- **Listed entries**:
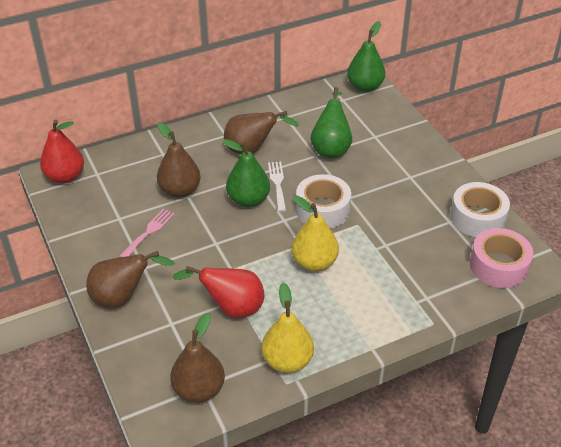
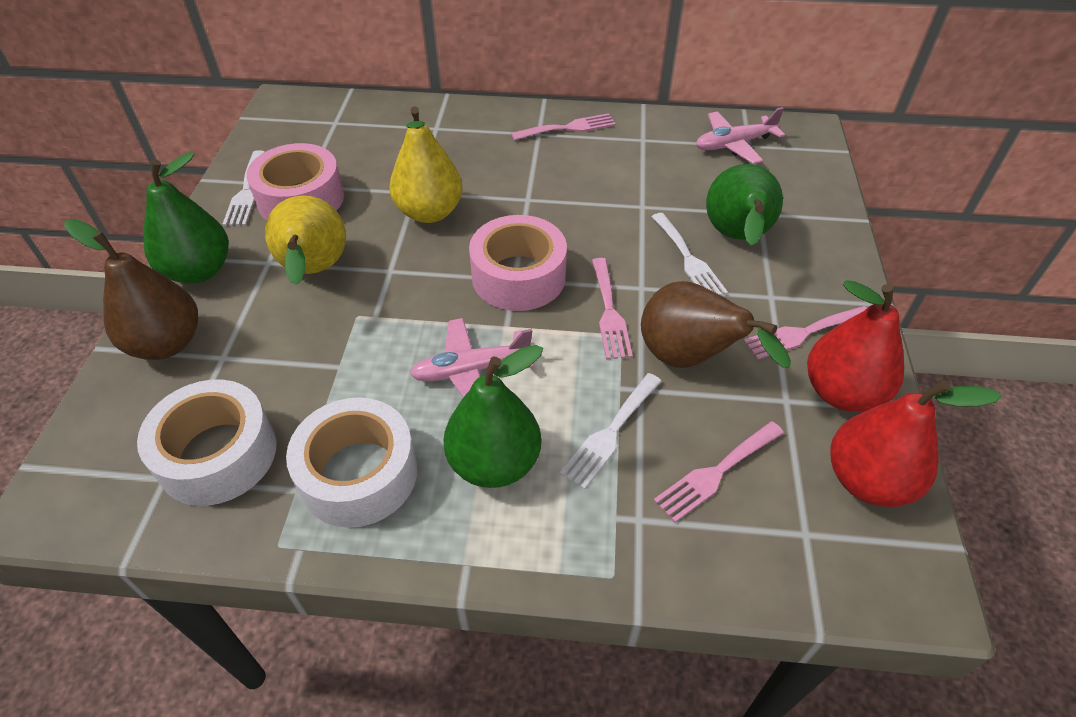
brown pear: 4 -> 2
pink fork: 1 -> 4
pink plane: 0 -> 2
pink tape: 1 -> 2
white fork: 1 -> 3

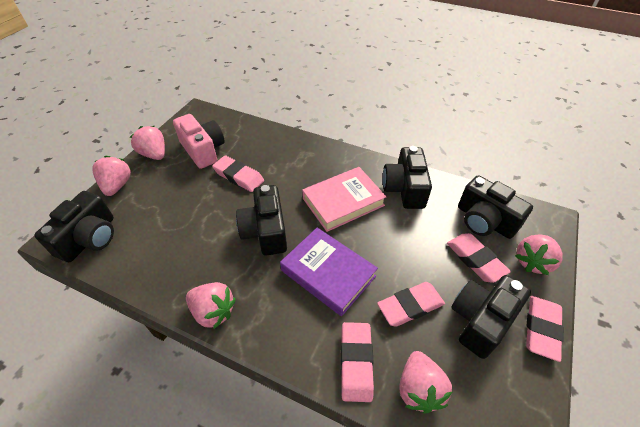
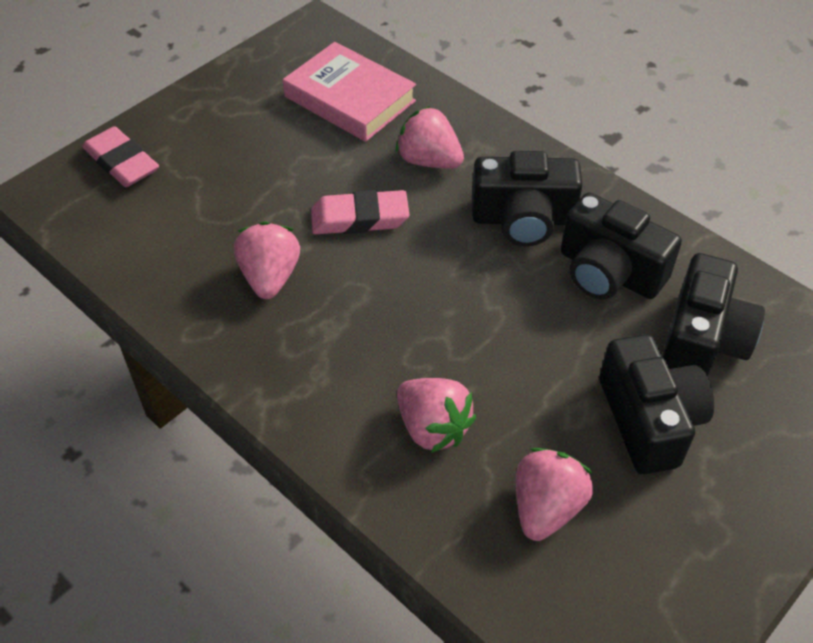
black camera: 5 -> 4
pink camera: 1 -> 0
pink eraser: 5 -> 2
pink strawberry: 5 -> 4
purple book: 1 -> 0

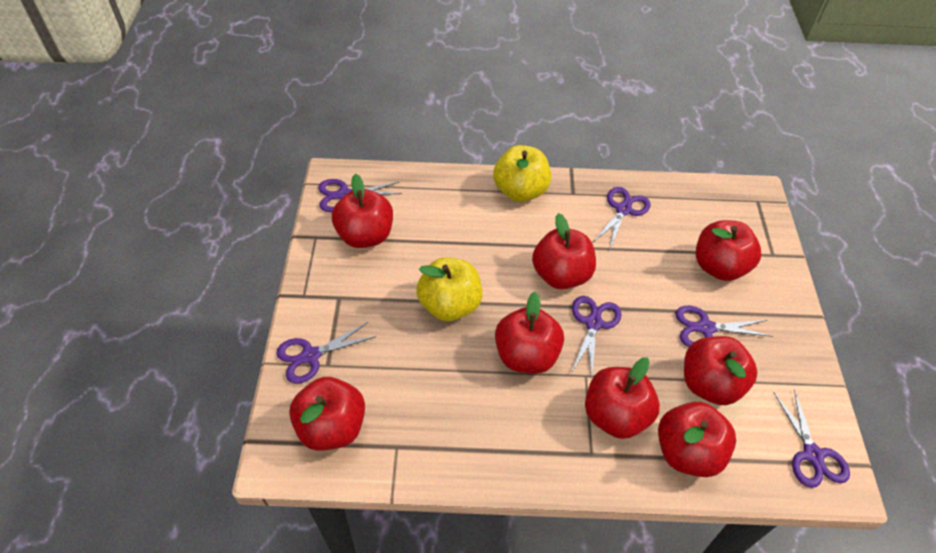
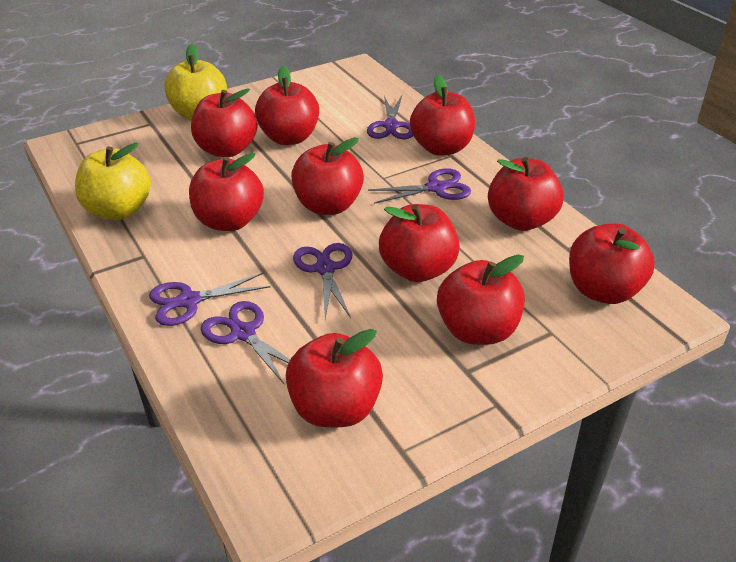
purple scissors: 6 -> 5
red apple: 8 -> 10

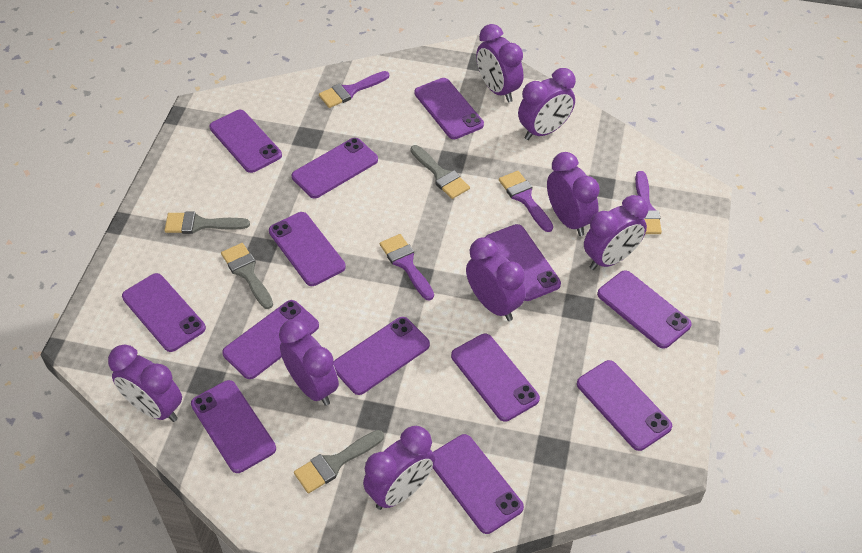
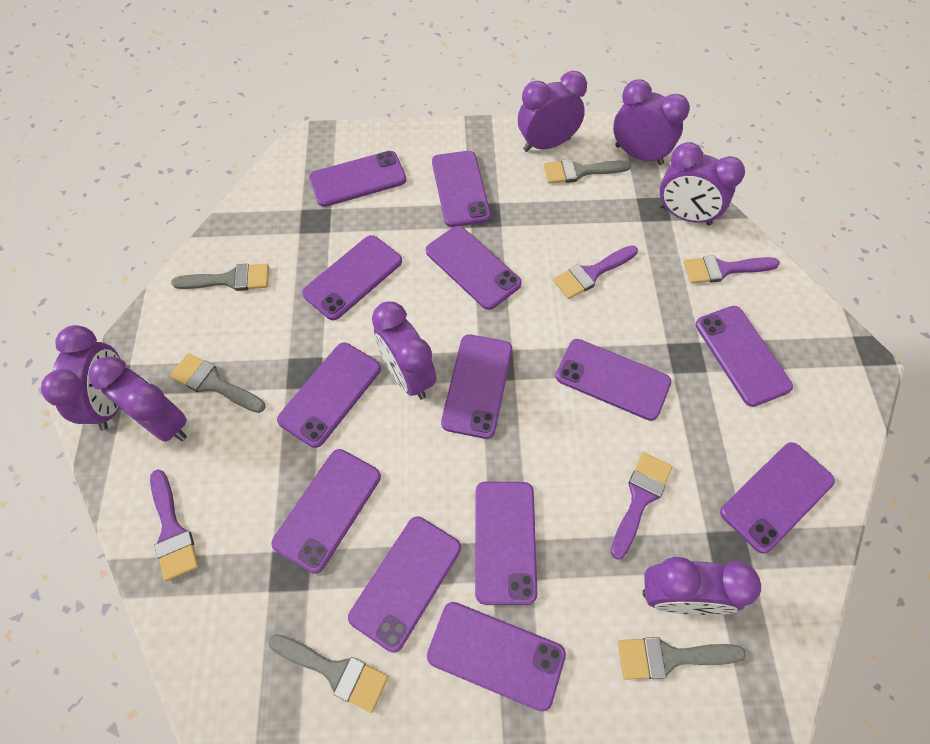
grey brush: 4 -> 5
purple clock: 8 -> 7

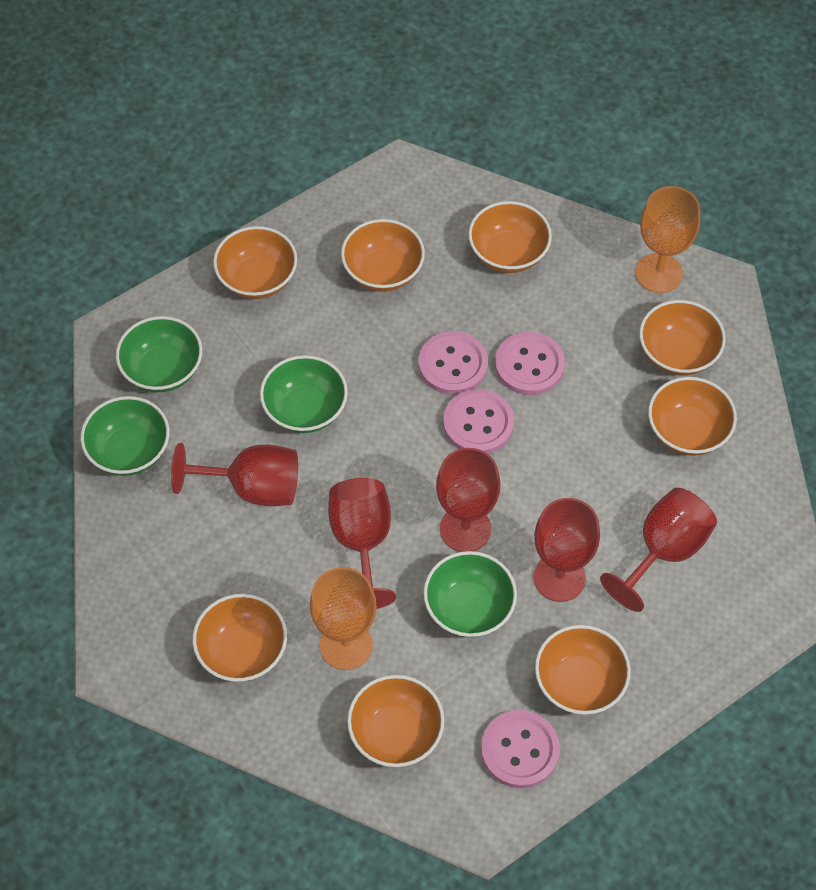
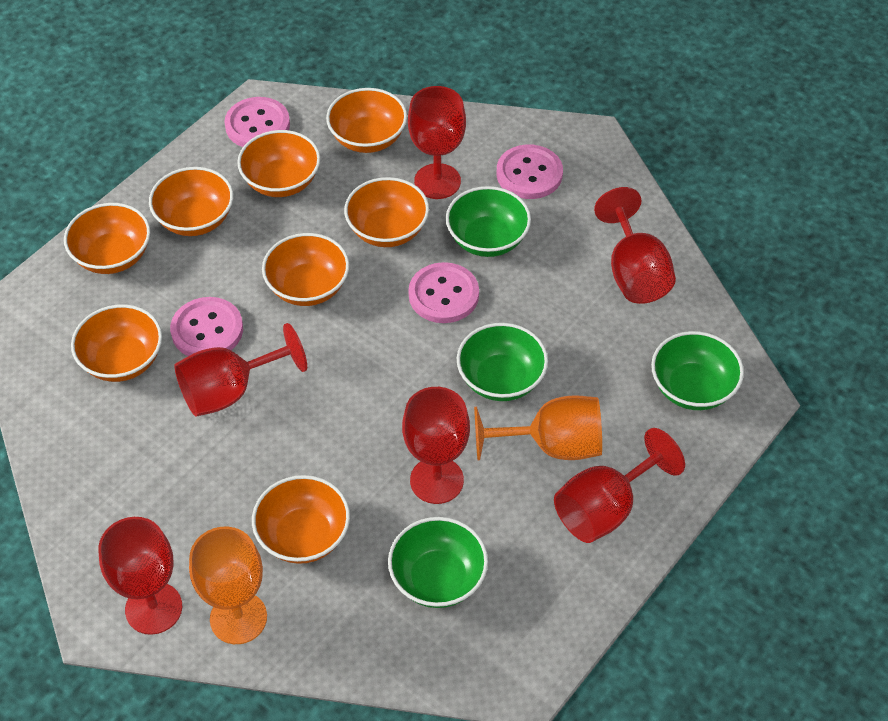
red goblet: 5 -> 6

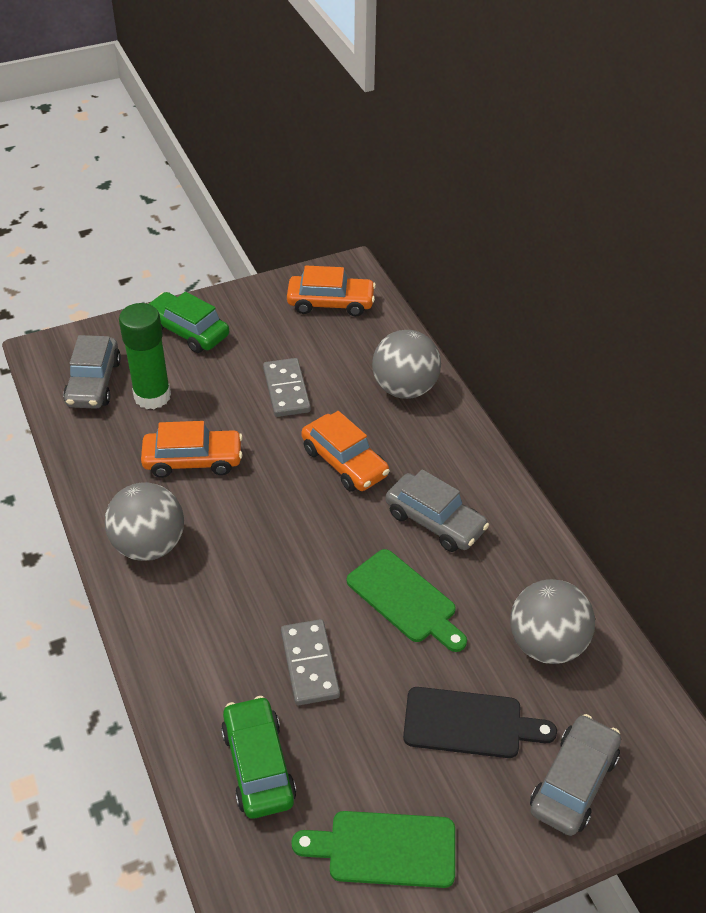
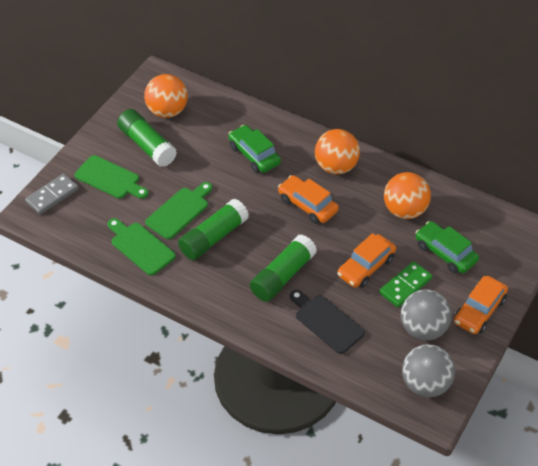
green cutting board: 2 -> 3
green domino: 0 -> 1
green glue stick: 1 -> 3
grey ball: 3 -> 2
grey car: 3 -> 0
grey domino: 2 -> 1
orange ball: 0 -> 3

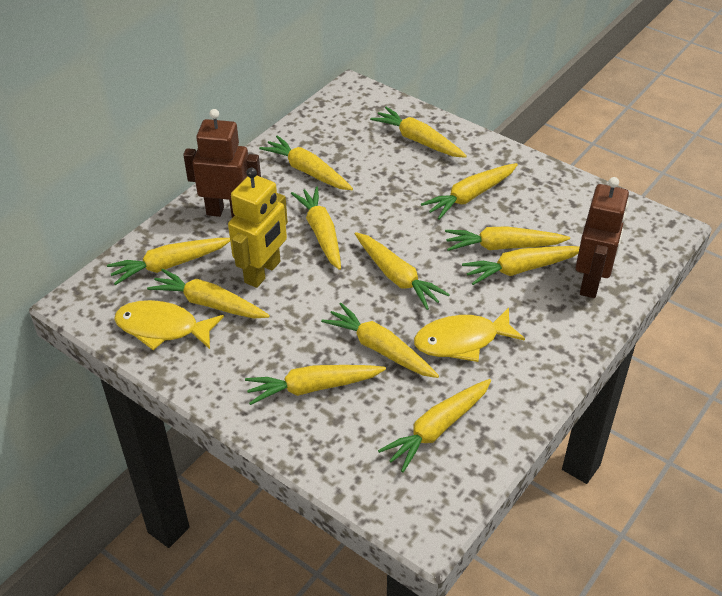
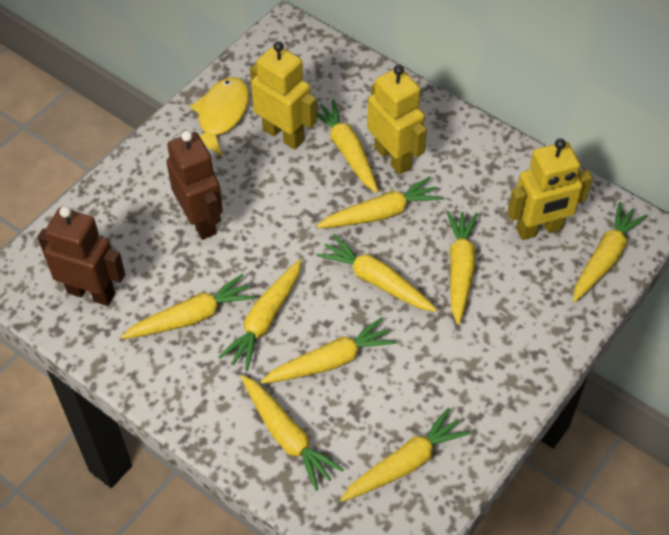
yellow carrot: 12 -> 10
yellow fish: 2 -> 1
yellow robot: 1 -> 3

- **Task objective**: From the first line to the last, please copy the data exactly, with the pictures left out.

- **Exercise output**:
brown pear: 4 -> 2
pink fork: 1 -> 4
pink plane: 0 -> 2
pink tape: 1 -> 2
white fork: 1 -> 3

black camera: 5 -> 4
pink camera: 1 -> 0
pink eraser: 5 -> 2
pink strawberry: 5 -> 4
purple book: 1 -> 0

purple scissors: 6 -> 5
red apple: 8 -> 10

grey brush: 4 -> 5
purple clock: 8 -> 7

red goblet: 5 -> 6

green cutting board: 2 -> 3
green domino: 0 -> 1
green glue stick: 1 -> 3
grey ball: 3 -> 2
grey car: 3 -> 0
grey domino: 2 -> 1
orange ball: 0 -> 3

yellow carrot: 12 -> 10
yellow fish: 2 -> 1
yellow robot: 1 -> 3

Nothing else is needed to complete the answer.